→ What is expected
For the records that follow, restate each one word for word and leave the images behind.

-------

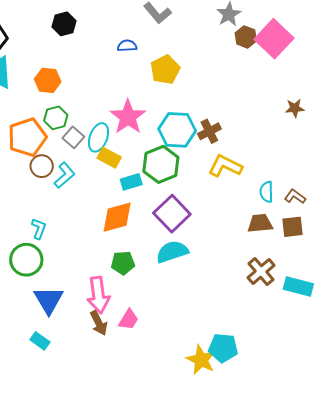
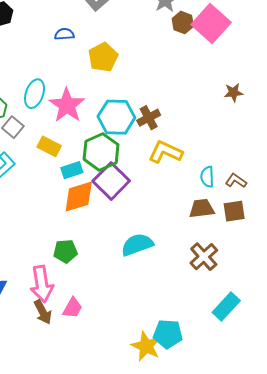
cyan ellipse: (98, 137) -> (35, 94), moved
purple square: (172, 214) -> (111, 181), moved
orange diamond: (117, 217) -> (79, 197), moved
cyan semicircle: (172, 252) -> (137, 245), moved
cyan rectangle: (298, 287) -> (226, 306), moved, turned -60

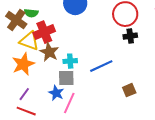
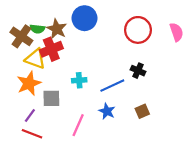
black cross: (130, 36) -> (138, 71), moved, turned 32
brown star: (49, 52) -> (57, 29), moved
gray square: (66, 78) -> (51, 98), moved
blue star: (56, 93) -> (107, 111), moved

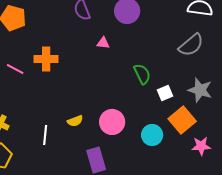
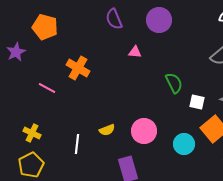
orange cross: (46, 59) -> (78, 68), turned 30
pink line: (15, 69) -> (47, 88), moved
white square: (165, 93) -> (197, 102), turned 35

-------

→ Answer for the task
cyan ellipse: (98, 137) -> (35, 94), moved
purple square: (172, 214) -> (111, 181), moved
orange diamond: (117, 217) -> (79, 197), moved
cyan semicircle: (172, 252) -> (137, 245), moved
cyan rectangle: (298, 287) -> (226, 306), moved, turned -60

black cross: (130, 36) -> (138, 71), moved, turned 32
brown star: (49, 52) -> (57, 29), moved
gray square: (66, 78) -> (51, 98), moved
blue star: (56, 93) -> (107, 111), moved

orange cross: (46, 59) -> (78, 68), turned 30
pink line: (15, 69) -> (47, 88), moved
white square: (165, 93) -> (197, 102), turned 35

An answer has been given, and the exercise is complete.